• WHAT YOU WILL DO: Copy out every line of the notation data below that contains the string "acciaccatura".

[Collection entries]
== == ==

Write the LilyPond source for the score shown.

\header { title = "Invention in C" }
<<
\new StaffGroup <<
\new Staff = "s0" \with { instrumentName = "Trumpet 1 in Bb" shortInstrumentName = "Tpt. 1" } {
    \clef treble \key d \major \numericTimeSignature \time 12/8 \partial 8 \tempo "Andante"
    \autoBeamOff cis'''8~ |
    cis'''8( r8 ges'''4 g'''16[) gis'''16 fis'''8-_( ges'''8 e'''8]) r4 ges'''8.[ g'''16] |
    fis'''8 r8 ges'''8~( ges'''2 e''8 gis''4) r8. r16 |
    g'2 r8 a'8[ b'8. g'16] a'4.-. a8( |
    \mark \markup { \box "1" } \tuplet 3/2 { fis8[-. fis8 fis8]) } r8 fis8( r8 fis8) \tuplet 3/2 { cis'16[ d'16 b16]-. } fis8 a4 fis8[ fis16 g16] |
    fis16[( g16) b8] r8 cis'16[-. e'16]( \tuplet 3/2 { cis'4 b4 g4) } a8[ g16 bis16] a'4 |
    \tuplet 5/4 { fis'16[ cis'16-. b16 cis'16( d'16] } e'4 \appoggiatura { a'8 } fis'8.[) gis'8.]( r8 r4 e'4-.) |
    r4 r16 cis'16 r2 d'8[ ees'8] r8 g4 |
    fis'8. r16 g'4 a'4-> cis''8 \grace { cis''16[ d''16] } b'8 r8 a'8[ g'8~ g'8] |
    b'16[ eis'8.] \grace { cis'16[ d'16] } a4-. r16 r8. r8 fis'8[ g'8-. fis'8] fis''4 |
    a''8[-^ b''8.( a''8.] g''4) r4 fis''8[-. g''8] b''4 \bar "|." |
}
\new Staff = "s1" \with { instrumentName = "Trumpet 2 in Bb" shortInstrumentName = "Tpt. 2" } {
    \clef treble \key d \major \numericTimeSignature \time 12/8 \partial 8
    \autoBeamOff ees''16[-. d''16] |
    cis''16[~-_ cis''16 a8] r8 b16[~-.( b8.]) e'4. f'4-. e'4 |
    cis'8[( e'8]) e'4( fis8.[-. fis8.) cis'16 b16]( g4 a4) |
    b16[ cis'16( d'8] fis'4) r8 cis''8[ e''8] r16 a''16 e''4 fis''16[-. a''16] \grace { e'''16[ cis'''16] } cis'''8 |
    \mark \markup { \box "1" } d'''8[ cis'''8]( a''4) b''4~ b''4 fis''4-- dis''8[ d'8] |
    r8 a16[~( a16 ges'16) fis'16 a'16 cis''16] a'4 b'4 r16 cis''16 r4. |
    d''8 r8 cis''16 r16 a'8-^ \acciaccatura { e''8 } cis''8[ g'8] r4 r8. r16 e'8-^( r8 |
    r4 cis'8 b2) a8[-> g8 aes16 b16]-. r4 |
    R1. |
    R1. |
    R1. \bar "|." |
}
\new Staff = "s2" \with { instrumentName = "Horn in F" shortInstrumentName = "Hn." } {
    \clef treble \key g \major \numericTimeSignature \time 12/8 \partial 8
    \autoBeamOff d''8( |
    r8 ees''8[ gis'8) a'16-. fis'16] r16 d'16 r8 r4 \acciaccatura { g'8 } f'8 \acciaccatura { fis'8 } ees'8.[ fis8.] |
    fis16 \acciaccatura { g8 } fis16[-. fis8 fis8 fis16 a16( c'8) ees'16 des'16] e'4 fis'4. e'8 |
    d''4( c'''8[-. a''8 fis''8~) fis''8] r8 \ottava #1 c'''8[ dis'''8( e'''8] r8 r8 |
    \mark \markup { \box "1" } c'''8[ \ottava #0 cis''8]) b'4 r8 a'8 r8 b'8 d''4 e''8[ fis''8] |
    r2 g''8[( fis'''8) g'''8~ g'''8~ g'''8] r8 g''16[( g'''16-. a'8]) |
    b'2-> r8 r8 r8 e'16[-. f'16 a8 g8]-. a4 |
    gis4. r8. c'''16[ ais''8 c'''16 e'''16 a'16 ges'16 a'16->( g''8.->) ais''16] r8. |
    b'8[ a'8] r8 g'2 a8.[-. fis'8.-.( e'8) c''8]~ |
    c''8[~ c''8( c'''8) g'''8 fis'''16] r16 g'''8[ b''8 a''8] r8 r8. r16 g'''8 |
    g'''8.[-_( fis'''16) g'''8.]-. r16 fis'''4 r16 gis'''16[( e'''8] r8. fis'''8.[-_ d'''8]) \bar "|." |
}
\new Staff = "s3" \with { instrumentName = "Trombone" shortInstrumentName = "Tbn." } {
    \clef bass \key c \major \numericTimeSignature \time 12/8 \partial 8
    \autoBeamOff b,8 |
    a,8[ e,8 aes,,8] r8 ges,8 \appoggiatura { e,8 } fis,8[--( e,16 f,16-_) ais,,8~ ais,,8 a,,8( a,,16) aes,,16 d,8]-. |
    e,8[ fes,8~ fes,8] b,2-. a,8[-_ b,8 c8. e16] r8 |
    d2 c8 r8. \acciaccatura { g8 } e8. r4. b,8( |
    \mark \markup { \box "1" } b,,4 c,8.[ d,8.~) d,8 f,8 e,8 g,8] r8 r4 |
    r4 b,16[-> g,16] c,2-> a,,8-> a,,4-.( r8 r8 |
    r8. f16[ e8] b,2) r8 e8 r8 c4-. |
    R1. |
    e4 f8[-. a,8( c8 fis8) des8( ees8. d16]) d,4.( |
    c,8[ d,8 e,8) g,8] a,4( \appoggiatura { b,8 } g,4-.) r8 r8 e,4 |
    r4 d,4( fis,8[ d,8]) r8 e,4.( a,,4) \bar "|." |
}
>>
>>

== == ==

• EXERCISE RESPONSE:
    d''8 r8 cis''16 r16 a'8-^ \acciaccatura { e''8 } cis''8[ g'8] r4 r8. r16 e'8-^( r8 |
    r8 ees''8[ gis'8) a'16-. fis'16] r16 d'16 r8 r4 \acciaccatura { g'8 } f'8 \acciaccatura { fis'8 } ees'8.[ fis8.] |
    fis16 \acciaccatura { g8 } fis16[-. fis8 fis8 fis16 a16( c'8) ees'16 des'16] e'4 fis'4. e'8 |
    d2 c8 r8. \acciaccatura { g8 } e8. r4. b,8( |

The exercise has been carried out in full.